▸ **Problem**
Pull every line with "moved" from the data below and copy it.

▸ **Supplied information**
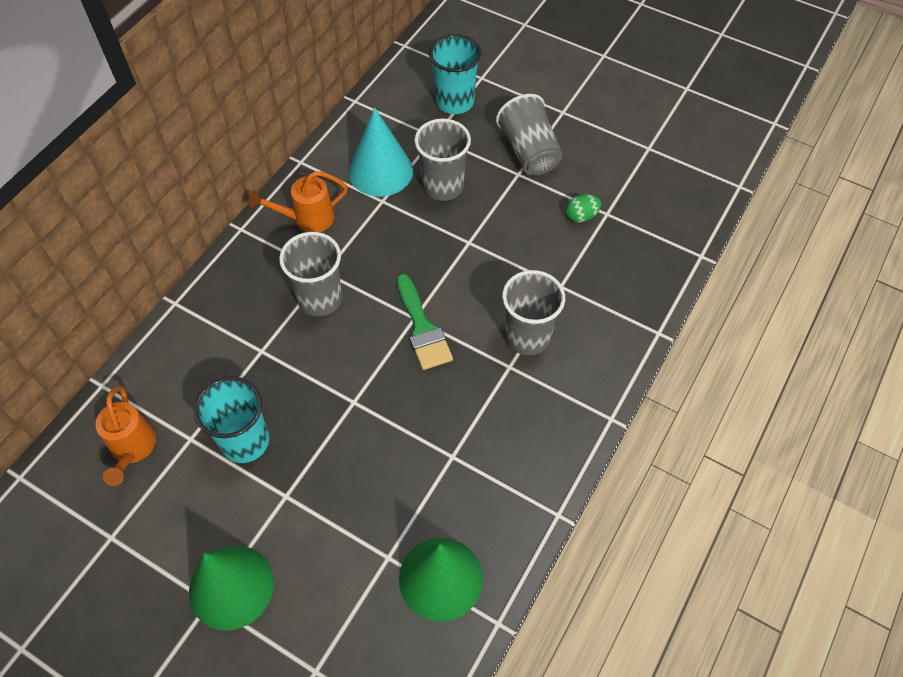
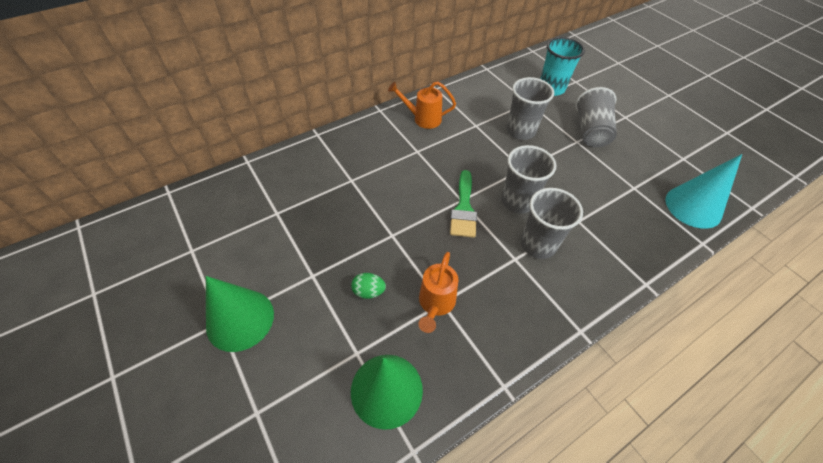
camera: 25 degrees right, 5 degrees down
orange watering can [95,386,156,486] -> orange watering can moved to [418,252,458,333]
turquoise cup [194,377,269,463] -> none
grey cup [279,232,342,316] -> grey cup moved to [501,145,556,214]
turquoise cone [349,107,413,196] -> turquoise cone moved to [665,154,742,229]
green egg [566,194,601,223] -> green egg moved to [351,273,386,299]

▸ **Task solution**
orange watering can [95,386,156,486] -> orange watering can moved to [418,252,458,333]
grey cup [279,232,342,316] -> grey cup moved to [501,145,556,214]
turquoise cone [349,107,413,196] -> turquoise cone moved to [665,154,742,229]
green egg [566,194,601,223] -> green egg moved to [351,273,386,299]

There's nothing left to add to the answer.